START EXERCISE MATERIAL

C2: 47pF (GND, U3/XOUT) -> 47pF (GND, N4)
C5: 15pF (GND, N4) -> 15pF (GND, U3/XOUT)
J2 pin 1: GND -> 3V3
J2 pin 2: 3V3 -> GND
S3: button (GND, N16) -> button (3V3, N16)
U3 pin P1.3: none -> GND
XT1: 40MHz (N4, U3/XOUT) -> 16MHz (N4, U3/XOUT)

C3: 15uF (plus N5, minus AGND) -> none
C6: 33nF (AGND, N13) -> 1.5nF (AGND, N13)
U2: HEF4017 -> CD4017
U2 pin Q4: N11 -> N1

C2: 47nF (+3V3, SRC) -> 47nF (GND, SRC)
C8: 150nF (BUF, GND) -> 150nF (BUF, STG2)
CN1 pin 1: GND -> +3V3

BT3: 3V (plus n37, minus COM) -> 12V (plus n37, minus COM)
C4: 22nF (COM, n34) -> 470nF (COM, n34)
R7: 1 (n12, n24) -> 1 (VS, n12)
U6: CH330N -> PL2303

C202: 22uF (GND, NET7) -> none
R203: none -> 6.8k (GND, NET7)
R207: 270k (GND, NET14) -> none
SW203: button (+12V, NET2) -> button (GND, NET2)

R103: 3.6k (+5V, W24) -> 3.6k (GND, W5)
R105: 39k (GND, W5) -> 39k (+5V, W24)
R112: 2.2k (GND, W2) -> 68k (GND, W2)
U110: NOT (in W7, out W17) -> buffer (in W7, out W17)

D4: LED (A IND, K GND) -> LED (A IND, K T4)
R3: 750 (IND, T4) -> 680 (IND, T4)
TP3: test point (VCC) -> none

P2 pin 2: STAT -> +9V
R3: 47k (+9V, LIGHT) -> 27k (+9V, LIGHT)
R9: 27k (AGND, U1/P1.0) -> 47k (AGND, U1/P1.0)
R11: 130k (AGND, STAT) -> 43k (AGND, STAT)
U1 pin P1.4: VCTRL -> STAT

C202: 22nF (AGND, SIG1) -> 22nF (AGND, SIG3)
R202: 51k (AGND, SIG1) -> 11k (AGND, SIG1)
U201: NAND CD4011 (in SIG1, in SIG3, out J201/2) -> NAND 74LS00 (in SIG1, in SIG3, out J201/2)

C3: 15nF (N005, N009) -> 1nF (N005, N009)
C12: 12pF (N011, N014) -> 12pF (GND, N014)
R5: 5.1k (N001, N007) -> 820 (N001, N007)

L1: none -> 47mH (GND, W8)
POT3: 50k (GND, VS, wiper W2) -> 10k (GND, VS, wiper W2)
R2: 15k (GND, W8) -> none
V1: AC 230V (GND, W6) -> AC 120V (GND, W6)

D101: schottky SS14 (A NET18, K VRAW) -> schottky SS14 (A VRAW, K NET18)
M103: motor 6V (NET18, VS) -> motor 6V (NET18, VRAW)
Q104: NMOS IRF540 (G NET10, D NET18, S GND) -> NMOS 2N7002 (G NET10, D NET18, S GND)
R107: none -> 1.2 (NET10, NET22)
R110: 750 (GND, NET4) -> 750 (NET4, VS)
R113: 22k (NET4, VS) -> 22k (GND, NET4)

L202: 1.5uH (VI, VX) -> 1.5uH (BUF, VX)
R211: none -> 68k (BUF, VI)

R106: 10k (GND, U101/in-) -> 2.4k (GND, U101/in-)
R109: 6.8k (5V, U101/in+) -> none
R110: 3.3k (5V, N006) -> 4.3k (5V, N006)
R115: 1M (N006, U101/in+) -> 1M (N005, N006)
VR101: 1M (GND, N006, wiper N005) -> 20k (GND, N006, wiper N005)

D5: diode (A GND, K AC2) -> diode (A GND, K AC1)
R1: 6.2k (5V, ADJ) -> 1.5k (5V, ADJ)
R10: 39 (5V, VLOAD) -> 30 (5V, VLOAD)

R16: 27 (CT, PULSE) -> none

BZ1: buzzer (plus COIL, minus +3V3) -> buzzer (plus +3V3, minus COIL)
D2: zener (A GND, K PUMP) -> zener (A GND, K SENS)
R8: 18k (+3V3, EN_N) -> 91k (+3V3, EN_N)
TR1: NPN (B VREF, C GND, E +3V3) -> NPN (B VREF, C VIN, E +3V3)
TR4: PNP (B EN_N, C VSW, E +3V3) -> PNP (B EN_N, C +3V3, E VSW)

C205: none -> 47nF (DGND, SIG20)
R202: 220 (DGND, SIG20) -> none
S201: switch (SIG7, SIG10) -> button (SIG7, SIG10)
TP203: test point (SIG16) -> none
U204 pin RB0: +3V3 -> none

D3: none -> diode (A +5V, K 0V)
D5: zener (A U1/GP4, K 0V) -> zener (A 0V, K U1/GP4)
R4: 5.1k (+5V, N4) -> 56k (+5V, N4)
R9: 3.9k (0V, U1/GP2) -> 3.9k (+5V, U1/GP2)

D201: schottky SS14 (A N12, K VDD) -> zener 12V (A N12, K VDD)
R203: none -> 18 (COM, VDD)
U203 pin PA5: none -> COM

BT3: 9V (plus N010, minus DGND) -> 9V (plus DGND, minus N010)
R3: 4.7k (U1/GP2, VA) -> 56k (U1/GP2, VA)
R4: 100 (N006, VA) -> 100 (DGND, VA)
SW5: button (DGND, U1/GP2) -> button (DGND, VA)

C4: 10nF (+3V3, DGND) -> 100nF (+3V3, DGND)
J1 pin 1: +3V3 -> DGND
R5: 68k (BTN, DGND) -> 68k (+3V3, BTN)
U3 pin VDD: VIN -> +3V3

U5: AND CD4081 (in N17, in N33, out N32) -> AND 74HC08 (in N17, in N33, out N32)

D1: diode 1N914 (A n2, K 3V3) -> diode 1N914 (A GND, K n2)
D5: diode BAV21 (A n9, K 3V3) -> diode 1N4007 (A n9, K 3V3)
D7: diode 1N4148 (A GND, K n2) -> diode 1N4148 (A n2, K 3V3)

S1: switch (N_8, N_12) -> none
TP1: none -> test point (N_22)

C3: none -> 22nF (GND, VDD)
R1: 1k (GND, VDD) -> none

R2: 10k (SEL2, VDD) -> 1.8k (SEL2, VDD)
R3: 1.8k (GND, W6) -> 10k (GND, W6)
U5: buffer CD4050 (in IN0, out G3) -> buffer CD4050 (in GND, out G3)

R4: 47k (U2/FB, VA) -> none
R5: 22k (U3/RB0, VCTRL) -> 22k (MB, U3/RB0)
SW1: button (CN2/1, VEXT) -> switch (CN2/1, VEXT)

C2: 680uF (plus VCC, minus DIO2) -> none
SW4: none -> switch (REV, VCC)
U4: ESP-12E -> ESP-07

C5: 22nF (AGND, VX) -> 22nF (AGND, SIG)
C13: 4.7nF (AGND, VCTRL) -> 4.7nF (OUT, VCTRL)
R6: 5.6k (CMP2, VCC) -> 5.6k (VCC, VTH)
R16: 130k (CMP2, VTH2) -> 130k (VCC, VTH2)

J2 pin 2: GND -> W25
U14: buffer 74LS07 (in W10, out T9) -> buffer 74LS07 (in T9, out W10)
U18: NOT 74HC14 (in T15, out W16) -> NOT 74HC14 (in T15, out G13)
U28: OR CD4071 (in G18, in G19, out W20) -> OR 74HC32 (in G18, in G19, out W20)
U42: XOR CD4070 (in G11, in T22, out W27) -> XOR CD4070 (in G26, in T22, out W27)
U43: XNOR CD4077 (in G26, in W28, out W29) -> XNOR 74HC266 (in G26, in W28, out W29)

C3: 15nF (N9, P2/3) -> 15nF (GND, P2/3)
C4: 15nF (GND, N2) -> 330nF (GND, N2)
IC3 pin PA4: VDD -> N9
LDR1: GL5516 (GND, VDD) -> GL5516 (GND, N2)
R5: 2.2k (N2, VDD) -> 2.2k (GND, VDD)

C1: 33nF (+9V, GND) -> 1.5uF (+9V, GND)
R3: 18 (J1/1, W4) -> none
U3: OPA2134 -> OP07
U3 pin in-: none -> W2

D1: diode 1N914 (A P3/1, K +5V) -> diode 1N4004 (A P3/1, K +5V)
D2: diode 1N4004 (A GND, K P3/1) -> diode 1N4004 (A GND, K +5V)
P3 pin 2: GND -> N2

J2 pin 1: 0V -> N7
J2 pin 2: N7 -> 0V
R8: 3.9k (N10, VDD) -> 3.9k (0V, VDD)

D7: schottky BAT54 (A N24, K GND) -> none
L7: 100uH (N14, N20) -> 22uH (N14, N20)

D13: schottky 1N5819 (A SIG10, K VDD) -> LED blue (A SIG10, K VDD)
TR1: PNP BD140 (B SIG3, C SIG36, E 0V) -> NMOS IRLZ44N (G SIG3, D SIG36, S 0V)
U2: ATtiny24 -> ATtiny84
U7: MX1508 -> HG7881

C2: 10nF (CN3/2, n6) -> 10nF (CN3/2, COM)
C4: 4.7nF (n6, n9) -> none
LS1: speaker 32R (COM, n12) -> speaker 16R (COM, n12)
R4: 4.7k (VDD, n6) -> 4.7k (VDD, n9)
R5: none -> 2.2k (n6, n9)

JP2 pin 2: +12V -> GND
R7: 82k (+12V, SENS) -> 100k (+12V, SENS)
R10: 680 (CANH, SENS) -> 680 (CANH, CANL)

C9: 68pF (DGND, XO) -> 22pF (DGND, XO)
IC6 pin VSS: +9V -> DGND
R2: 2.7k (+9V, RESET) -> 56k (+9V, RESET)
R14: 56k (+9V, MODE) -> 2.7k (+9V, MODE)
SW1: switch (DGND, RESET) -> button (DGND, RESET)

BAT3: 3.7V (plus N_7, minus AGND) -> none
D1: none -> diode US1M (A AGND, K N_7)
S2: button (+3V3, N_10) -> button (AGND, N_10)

END EXERCISE MATERIAL

> _THE TASK_
In the material above, find the line with "C2: 10nF (CN3/2, n6) -> 10nF (CN3/2, COM)"; then copy it and every line after it, exactly, through the end.

> _THE COMPLETED TASK_
C2: 10nF (CN3/2, n6) -> 10nF (CN3/2, COM)
C4: 4.7nF (n6, n9) -> none
LS1: speaker 32R (COM, n12) -> speaker 16R (COM, n12)
R4: 4.7k (VDD, n6) -> 4.7k (VDD, n9)
R5: none -> 2.2k (n6, n9)

JP2 pin 2: +12V -> GND
R7: 82k (+12V, SENS) -> 100k (+12V, SENS)
R10: 680 (CANH, SENS) -> 680 (CANH, CANL)

C9: 68pF (DGND, XO) -> 22pF (DGND, XO)
IC6 pin VSS: +9V -> DGND
R2: 2.7k (+9V, RESET) -> 56k (+9V, RESET)
R14: 56k (+9V, MODE) -> 2.7k (+9V, MODE)
SW1: switch (DGND, RESET) -> button (DGND, RESET)

BAT3: 3.7V (plus N_7, minus AGND) -> none
D1: none -> diode US1M (A AGND, K N_7)
S2: button (+3V3, N_10) -> button (AGND, N_10)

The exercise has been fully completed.